> [Data in this exercise]
=== Begin Enclosure ===

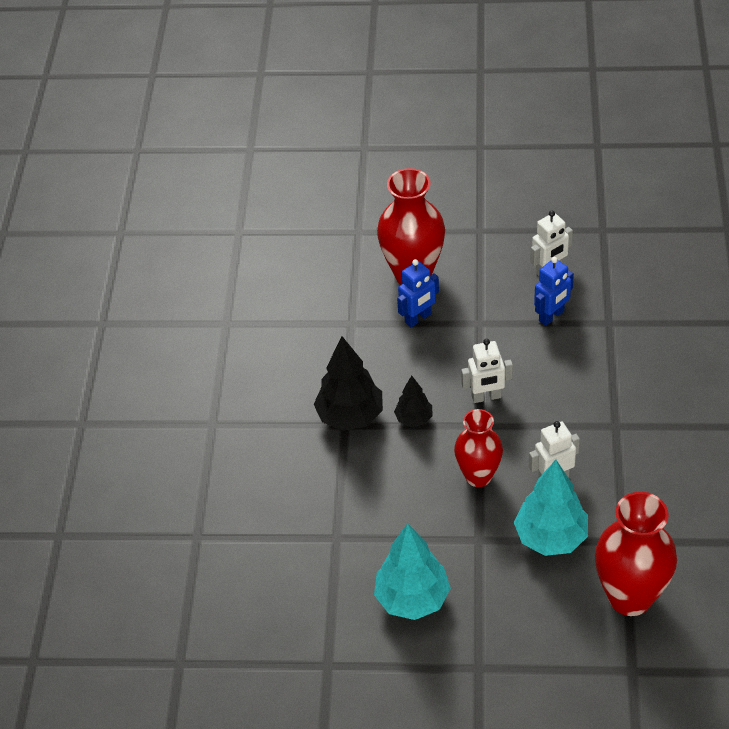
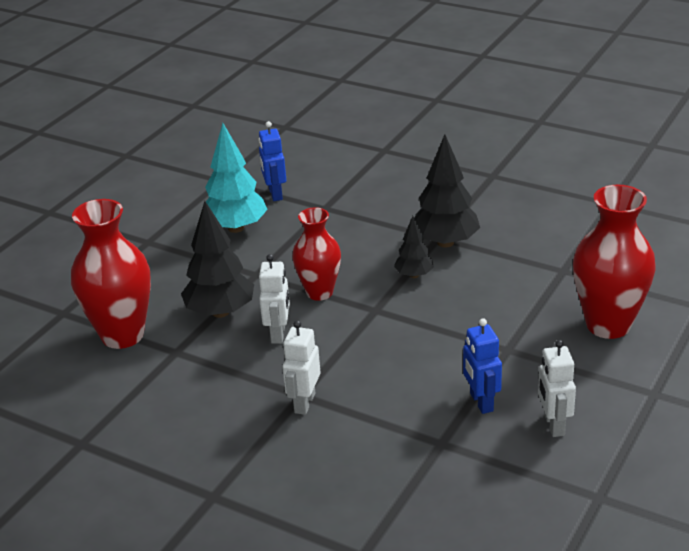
camera: 115 degrees right, 15 degrees down
(418, 318) = (541, 311): blue robot -> blue robot (275, 194)
(486, 397) = (405, 324): white robot -> white robot (304, 403)
(551, 537) = (220, 312): turquoise tree -> black tree

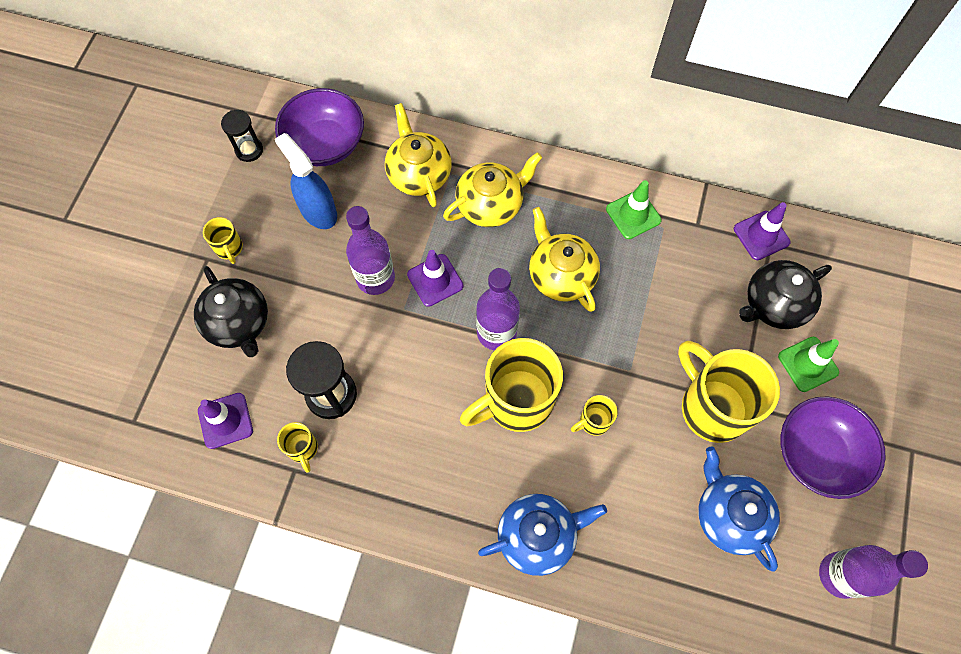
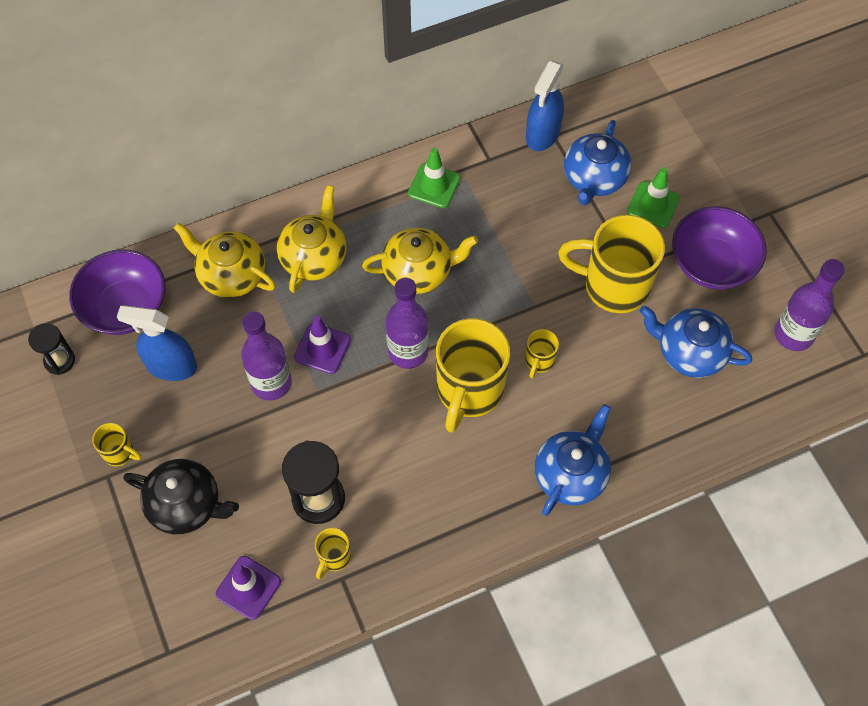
camera: 40 degrees left, 5 degrees down
(303, 449) = (334, 557): yellow mug -> yellow mug turned 90 degrees clockwise
(561, 275) = (419, 271): yellow teapot -> yellow teapot turned 150 degrees clockwise
(761, 235) = (542, 134): purple traffic cone -> blue spray bottle
(774, 304) = (594, 179): black teapot -> blue teapot

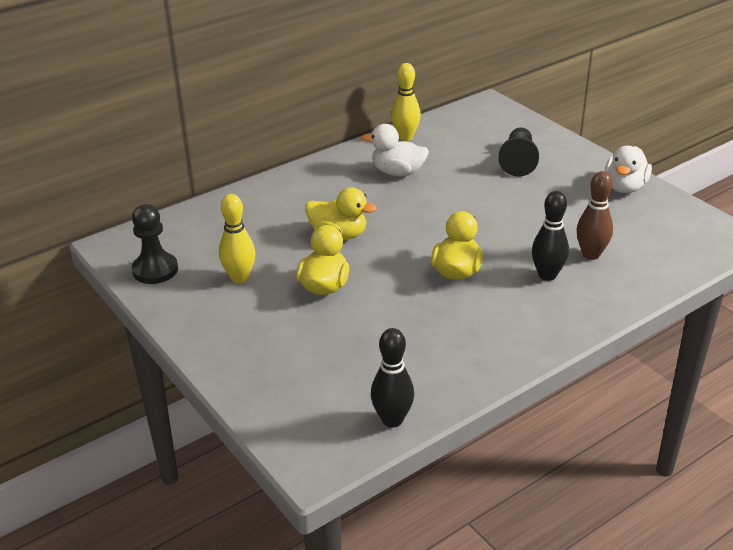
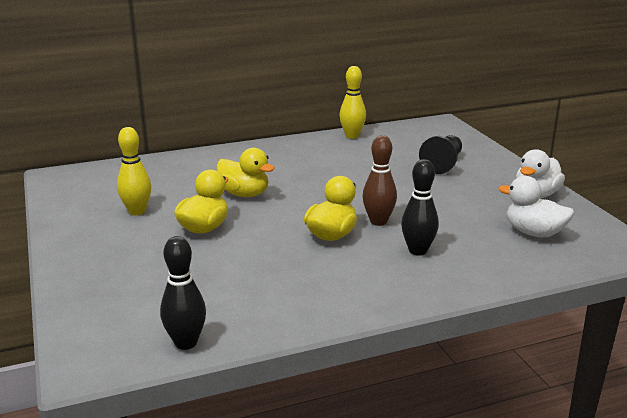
camera: 15 degrees right, 10 degrees down
(155, 270) = (73, 196): black pawn -> none
(397, 172) = (328, 158): white duck -> white duck (534, 233)
(591, 254) = (472, 241): brown bowling pin -> brown bowling pin (378, 221)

=== End Enclosure ===

> [Problem details] Return the data above in its exact wording, with none of the pictures.

> [Exercise response]
camera: 115 degrees right, 15 degrees down
(418, 318) = (541, 311): blue robot -> blue robot (275, 194)
(486, 397) = (405, 324): white robot -> white robot (304, 403)
(551, 537) = (220, 312): turquoise tree -> black tree

camera: 40 degrees left, 5 degrees down
(303, 449) = (334, 557): yellow mug -> yellow mug turned 90 degrees clockwise
(561, 275) = (419, 271): yellow teapot -> yellow teapot turned 150 degrees clockwise
(761, 235) = (542, 134): purple traffic cone -> blue spray bottle
(774, 304) = (594, 179): black teapot -> blue teapot

camera: 15 degrees right, 10 degrees down
(155, 270) = (73, 196): black pawn -> none
(397, 172) = (328, 158): white duck -> white duck (534, 233)
(591, 254) = (472, 241): brown bowling pin -> brown bowling pin (378, 221)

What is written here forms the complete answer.